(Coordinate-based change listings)
________________
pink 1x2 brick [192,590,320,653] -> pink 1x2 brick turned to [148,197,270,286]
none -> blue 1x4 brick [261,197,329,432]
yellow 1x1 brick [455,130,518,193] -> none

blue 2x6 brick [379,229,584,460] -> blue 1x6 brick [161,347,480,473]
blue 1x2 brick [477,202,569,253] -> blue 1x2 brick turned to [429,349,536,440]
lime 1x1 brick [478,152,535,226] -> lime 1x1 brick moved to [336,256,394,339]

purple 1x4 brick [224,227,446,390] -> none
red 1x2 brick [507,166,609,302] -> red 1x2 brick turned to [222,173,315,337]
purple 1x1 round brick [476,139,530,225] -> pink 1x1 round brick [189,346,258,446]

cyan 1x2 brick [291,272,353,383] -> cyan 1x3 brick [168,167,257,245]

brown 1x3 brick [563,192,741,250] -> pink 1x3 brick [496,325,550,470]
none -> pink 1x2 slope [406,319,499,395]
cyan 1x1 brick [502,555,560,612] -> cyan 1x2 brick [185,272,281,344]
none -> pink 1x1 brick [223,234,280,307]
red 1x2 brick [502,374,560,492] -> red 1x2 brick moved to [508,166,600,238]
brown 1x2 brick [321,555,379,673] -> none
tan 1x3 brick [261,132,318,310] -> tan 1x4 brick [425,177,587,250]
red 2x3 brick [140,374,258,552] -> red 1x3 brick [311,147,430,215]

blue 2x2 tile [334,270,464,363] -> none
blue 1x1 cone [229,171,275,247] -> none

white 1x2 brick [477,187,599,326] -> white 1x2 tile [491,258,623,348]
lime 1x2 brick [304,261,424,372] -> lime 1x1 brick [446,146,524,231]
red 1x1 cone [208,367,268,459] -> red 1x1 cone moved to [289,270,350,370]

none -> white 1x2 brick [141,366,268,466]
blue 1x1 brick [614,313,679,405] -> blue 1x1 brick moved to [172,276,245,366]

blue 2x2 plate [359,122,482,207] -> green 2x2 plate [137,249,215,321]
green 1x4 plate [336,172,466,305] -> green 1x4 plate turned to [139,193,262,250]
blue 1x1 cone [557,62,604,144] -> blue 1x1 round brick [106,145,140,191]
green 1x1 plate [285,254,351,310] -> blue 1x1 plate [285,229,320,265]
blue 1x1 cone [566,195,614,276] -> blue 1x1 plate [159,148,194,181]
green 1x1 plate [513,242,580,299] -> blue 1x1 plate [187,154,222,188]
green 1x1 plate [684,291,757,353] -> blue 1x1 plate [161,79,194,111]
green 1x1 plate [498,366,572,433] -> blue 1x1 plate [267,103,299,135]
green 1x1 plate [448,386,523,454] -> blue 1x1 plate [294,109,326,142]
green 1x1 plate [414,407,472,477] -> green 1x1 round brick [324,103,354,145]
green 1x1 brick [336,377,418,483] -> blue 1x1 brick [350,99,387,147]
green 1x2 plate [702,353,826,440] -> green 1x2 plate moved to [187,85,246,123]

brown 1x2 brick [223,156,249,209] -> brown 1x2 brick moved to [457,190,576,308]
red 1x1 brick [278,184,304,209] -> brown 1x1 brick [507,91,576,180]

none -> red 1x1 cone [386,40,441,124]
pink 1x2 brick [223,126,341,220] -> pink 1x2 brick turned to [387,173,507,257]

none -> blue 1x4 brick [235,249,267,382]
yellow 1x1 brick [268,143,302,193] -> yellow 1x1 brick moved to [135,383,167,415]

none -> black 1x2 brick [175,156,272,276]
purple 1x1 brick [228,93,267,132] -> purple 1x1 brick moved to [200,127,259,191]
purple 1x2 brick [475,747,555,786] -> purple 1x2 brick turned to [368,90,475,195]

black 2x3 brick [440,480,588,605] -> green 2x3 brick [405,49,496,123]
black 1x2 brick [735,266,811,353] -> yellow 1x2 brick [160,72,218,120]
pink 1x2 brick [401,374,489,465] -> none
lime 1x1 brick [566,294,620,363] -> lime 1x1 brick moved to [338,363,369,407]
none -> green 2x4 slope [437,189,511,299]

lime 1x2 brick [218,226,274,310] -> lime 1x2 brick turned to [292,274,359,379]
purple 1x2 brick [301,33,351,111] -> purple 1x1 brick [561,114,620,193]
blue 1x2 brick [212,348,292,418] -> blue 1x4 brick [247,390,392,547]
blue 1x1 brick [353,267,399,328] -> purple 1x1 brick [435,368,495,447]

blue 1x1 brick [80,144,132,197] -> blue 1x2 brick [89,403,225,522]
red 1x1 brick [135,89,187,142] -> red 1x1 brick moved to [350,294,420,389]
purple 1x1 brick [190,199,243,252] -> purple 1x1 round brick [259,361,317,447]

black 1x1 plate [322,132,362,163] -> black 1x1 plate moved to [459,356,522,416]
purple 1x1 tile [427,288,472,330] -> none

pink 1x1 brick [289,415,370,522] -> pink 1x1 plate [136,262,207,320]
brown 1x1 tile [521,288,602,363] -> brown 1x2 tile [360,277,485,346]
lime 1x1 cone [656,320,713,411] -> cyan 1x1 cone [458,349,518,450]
________________
● **Description of the task**: Your answer should hold exactly the lines from the one containing "blue 1x1 brick [80,144,132,197]" to the last line of the data, both included, and no others.

● **Written response**:
blue 1x1 brick [80,144,132,197] -> blue 1x2 brick [89,403,225,522]
red 1x1 brick [135,89,187,142] -> red 1x1 brick moved to [350,294,420,389]
purple 1x1 brick [190,199,243,252] -> purple 1x1 round brick [259,361,317,447]

black 1x1 plate [322,132,362,163] -> black 1x1 plate moved to [459,356,522,416]
purple 1x1 tile [427,288,472,330] -> none

pink 1x1 brick [289,415,370,522] -> pink 1x1 plate [136,262,207,320]
brown 1x1 tile [521,288,602,363] -> brown 1x2 tile [360,277,485,346]
lime 1x1 cone [656,320,713,411] -> cyan 1x1 cone [458,349,518,450]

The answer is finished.